▸ **Task statement**
Return every line from the listing where the word "orange" occurs.

▸ **Exercise materials**

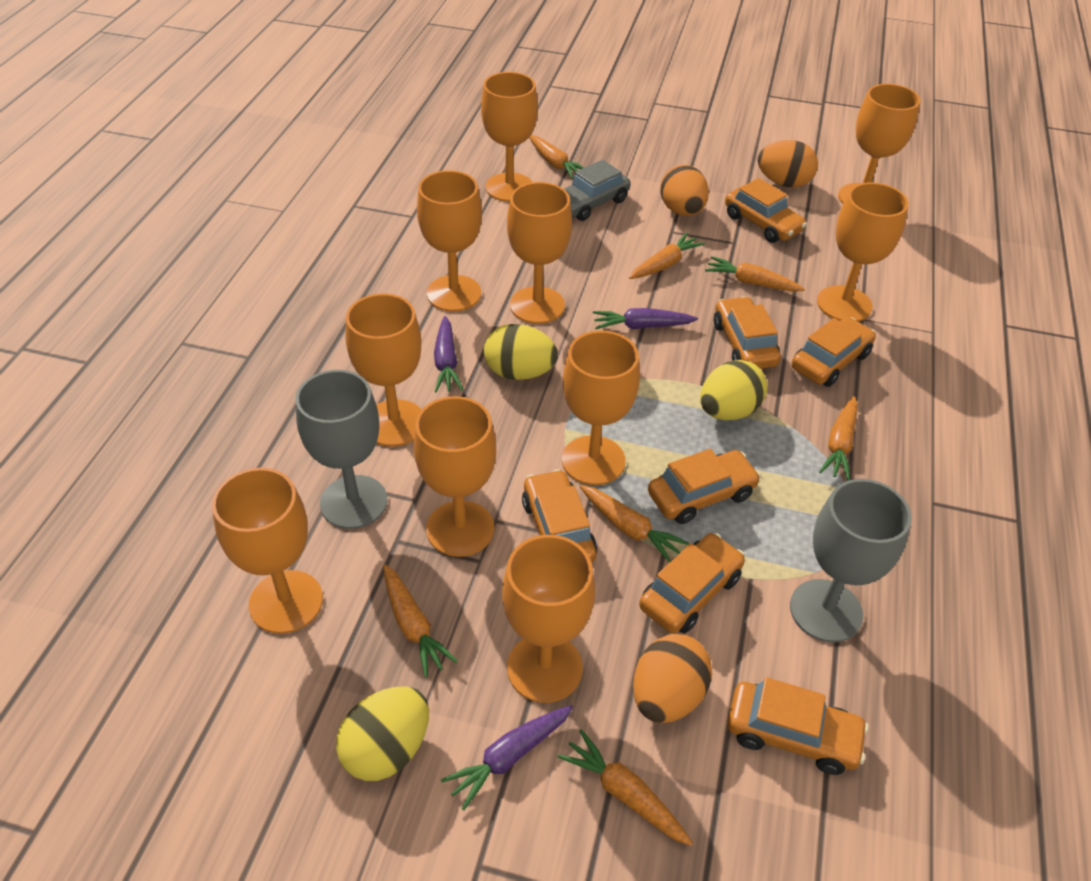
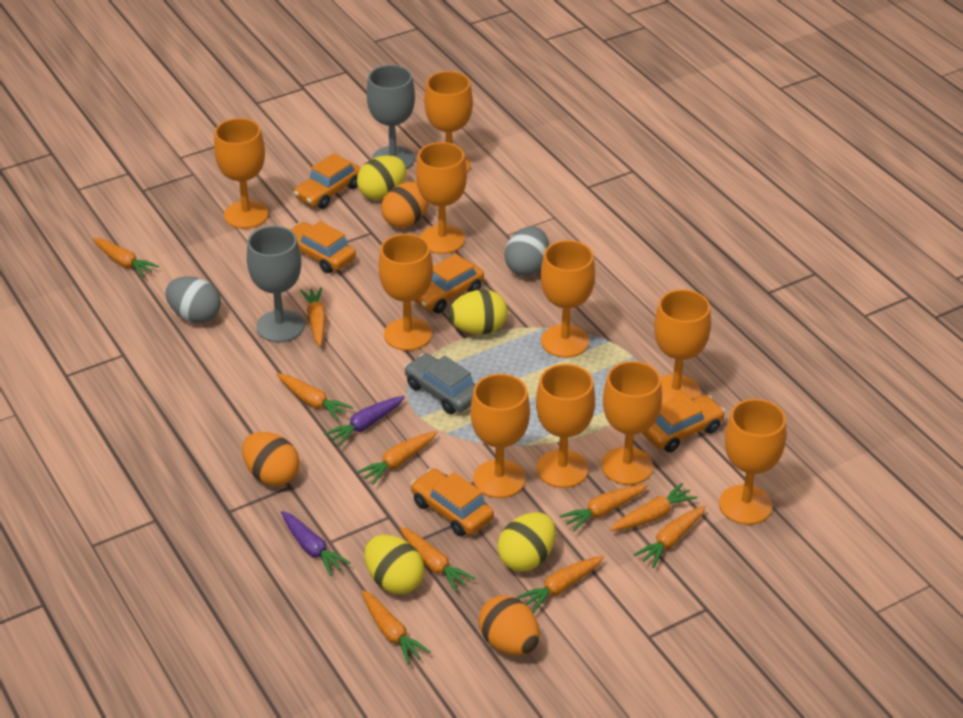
grey egg: none = 0 -> [165,276,221,323] [505,226,549,276] = 2
orange car: [522,469,597,563] [639,533,745,633] [648,449,761,524] [714,296,781,369] [725,178,807,243] [727,677,869,775] [792,317,876,387] = 7 -> [290,221,356,273] [294,153,361,209] [411,469,494,536] [414,254,484,313] [642,394,725,452] = 5
orange carrot: [383,564,457,678] [529,135,584,179] [558,729,693,846] [580,485,689,563] [629,233,705,279] [705,256,805,292] [819,396,858,481] = 7 -> [92,238,159,277] [276,373,353,421] [300,287,326,346] [357,431,437,485] [361,590,430,665] [400,527,475,592] [517,556,604,613] [560,484,648,532] [610,483,697,531] [633,505,706,568] = 10
purple carrot: [434,316,463,392] [441,705,573,810] [593,308,698,329] = 3 -> [281,511,351,576] [324,396,405,447] = 2
yellow egg: [336,687,429,781] [484,324,558,380] [700,360,768,420] = 3 -> [357,155,406,200] [364,535,424,594] [448,290,508,334] [497,512,556,572] = 4

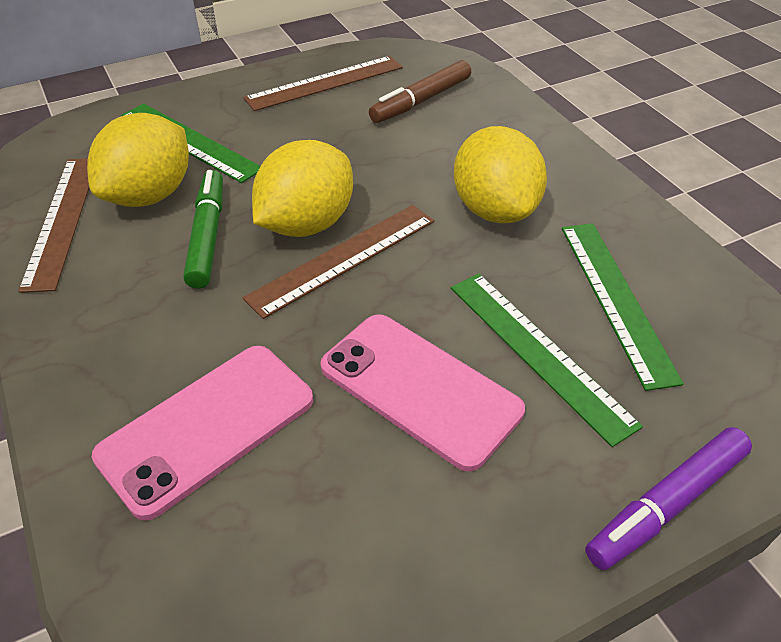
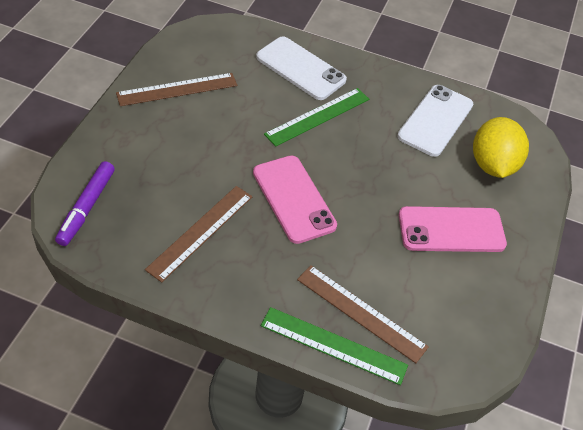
brown marker: [369,60,471,123] = 1 -> none = 0
green marker: [183,170,223,289] = 1 -> none = 0
green ruler: [122,103,260,183] [451,274,643,447] [562,223,684,391] = 3 -> [261,307,408,385] [264,88,369,147] = 2
white phone: none = 0 -> [256,36,347,100] [397,85,473,157] = 2
yellow lemon: [87,113,189,207] [252,140,353,237] [454,126,547,223] = 3 -> [473,117,529,178] = 1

▸ **Answer section**
orange car: [522,469,597,563] [639,533,745,633] [648,449,761,524] [714,296,781,369] [725,178,807,243] [727,677,869,775] [792,317,876,387] = 7 -> [290,221,356,273] [294,153,361,209] [411,469,494,536] [414,254,484,313] [642,394,725,452] = 5
orange carrot: [383,564,457,678] [529,135,584,179] [558,729,693,846] [580,485,689,563] [629,233,705,279] [705,256,805,292] [819,396,858,481] = 7 -> [92,238,159,277] [276,373,353,421] [300,287,326,346] [357,431,437,485] [361,590,430,665] [400,527,475,592] [517,556,604,613] [560,484,648,532] [610,483,697,531] [633,505,706,568] = 10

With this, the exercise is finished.